[Annotation records]

__________________________________________________

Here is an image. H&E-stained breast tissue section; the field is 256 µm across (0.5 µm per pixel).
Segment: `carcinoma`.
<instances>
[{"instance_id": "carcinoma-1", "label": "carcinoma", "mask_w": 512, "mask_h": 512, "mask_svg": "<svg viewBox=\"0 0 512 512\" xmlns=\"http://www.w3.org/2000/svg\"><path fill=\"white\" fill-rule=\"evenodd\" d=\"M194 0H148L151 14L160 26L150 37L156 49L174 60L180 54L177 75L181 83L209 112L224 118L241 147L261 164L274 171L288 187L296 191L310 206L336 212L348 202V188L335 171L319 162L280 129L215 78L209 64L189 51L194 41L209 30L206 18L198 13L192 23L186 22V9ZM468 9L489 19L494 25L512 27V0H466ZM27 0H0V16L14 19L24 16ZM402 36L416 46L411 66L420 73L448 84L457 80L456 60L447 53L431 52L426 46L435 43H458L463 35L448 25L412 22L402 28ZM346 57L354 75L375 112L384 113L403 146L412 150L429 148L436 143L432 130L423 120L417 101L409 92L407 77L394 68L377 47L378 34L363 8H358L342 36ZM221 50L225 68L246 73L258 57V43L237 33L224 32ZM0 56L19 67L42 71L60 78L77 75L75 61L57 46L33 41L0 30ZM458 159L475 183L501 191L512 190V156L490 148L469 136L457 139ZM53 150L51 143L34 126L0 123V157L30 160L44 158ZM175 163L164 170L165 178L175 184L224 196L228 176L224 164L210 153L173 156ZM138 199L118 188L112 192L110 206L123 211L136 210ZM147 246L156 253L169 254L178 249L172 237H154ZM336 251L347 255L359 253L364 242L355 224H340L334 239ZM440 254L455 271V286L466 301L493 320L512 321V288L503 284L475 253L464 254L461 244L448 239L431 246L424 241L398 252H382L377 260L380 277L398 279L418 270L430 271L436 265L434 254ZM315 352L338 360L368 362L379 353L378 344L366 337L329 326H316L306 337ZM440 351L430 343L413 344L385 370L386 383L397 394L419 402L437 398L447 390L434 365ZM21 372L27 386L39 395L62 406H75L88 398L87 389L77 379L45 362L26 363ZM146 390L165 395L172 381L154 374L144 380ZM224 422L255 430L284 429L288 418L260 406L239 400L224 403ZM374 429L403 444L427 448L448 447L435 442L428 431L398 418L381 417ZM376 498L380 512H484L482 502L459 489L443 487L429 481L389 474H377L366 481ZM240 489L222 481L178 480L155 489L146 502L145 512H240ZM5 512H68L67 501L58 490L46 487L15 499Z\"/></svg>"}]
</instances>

__________________________________________________

THE PROBLEM: All entries shown above should be printed again exactly.

FINISHED ANSWER:
Here is an image. H&E-stained breast tissue section; the field is 256 µm across (0.5 µm per pixel).
Segment: `carcinoma`.
<instances>
[{"instance_id": "carcinoma-1", "label": "carcinoma", "mask_w": 512, "mask_h": 512, "mask_svg": "<svg viewBox=\"0 0 512 512\" xmlns=\"http://www.w3.org/2000/svg\"><path fill=\"white\" fill-rule=\"evenodd\" d=\"M194 0H148L151 14L160 26L150 37L156 49L174 60L180 54L177 75L181 83L209 112L224 118L241 147L261 164L274 171L288 187L296 191L310 206L336 212L348 202V188L335 171L319 162L280 129L215 78L209 64L189 51L194 41L209 30L206 18L198 13L192 23L186 22V9ZM468 9L489 19L494 25L512 27V0H466ZM27 0H0V16L14 19L24 16ZM402 36L416 46L411 66L420 73L448 84L457 80L456 60L447 53L431 52L426 46L435 43H458L463 35L448 25L412 22L402 28ZM346 57L354 75L375 112L384 113L403 146L412 150L429 148L436 143L432 130L423 120L417 101L409 92L407 77L394 68L377 47L378 34L363 8H358L342 36ZM221 50L225 68L246 73L258 57V43L237 33L224 32ZM0 56L19 67L42 71L60 78L77 75L75 61L57 46L33 41L0 30ZM458 159L475 183L501 191L512 190V156L490 148L469 136L457 139ZM53 150L51 143L34 126L0 123V157L30 160L44 158ZM175 163L164 170L165 178L175 184L224 196L228 176L224 164L210 153L173 156ZM138 199L118 188L112 192L110 206L123 211L136 210ZM147 246L156 253L169 254L178 249L172 237H154ZM336 251L347 255L359 253L364 242L355 224H340L334 239ZM440 254L455 271V286L466 301L493 320L512 321V288L503 284L475 253L464 254L461 244L448 239L431 246L424 241L398 252H382L377 260L380 277L398 279L418 270L430 271L436 265L434 254ZM315 352L338 360L368 362L379 353L378 344L366 337L329 326H316L306 337ZM440 351L430 343L413 344L385 370L386 383L397 394L419 402L437 398L447 390L434 365ZM21 372L27 386L39 395L62 406H75L88 398L87 389L77 379L45 362L26 363ZM146 390L165 395L172 381L154 374L144 380ZM224 422L255 430L284 429L288 418L260 406L239 400L224 403ZM374 429L403 444L427 448L448 447L435 442L428 431L398 418L381 417ZM376 498L380 512H484L482 502L459 489L443 487L429 481L389 474H377L366 481ZM240 489L222 481L178 480L155 489L146 502L145 512H240ZM5 512H68L67 501L58 490L46 487L15 499Z\"/></svg>"}]
</instances>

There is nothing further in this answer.